=== Provided records ===
★ ★ ★

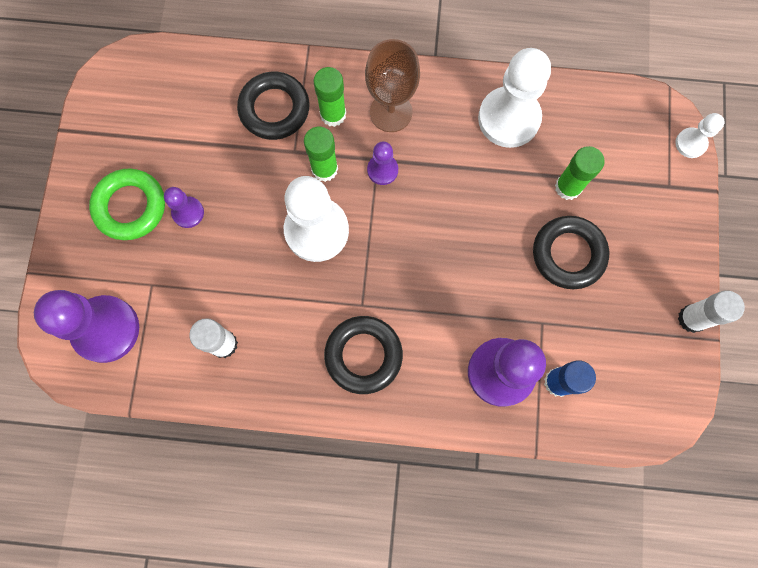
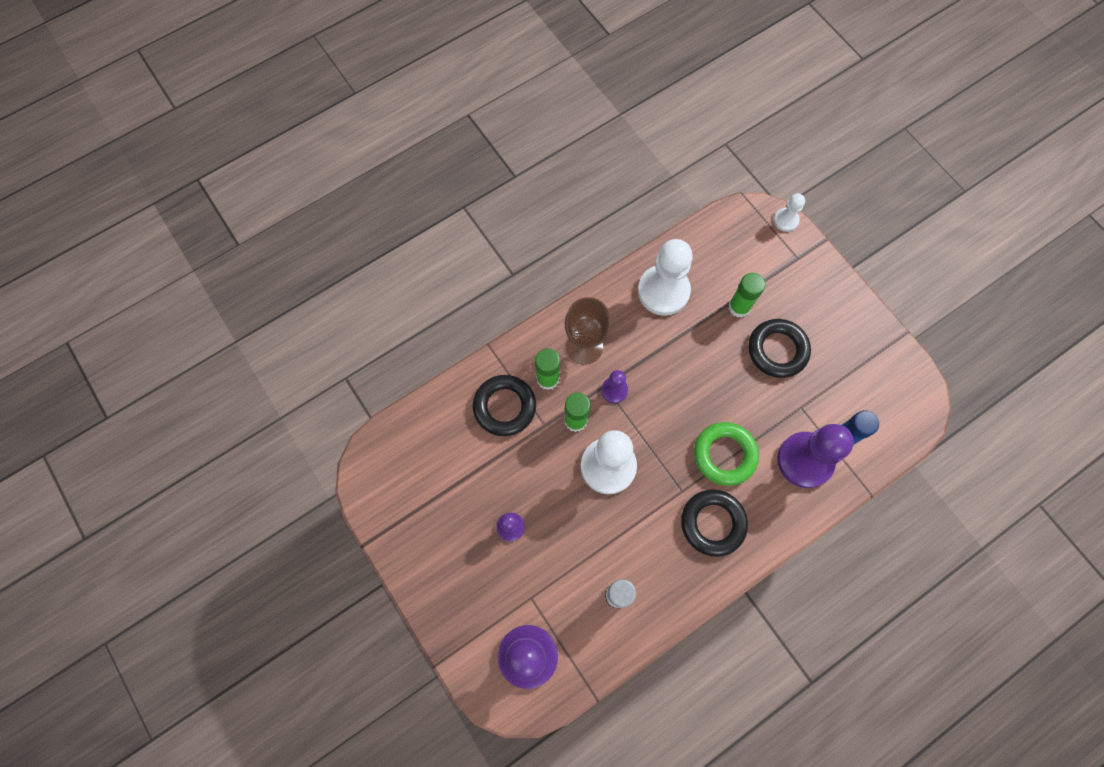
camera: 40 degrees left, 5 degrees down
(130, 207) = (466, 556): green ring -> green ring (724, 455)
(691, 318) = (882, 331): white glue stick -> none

★ ★ ★

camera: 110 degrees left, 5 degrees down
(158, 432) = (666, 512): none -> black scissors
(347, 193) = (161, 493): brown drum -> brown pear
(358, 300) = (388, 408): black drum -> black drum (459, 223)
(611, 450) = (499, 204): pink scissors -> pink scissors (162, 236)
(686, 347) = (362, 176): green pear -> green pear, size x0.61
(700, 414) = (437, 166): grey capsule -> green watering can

★ ★ ★

=== Activity ===
Using the entries above, tally how many lines have the word "black" in them; write the number and nothing more.

=== Task answer ===
2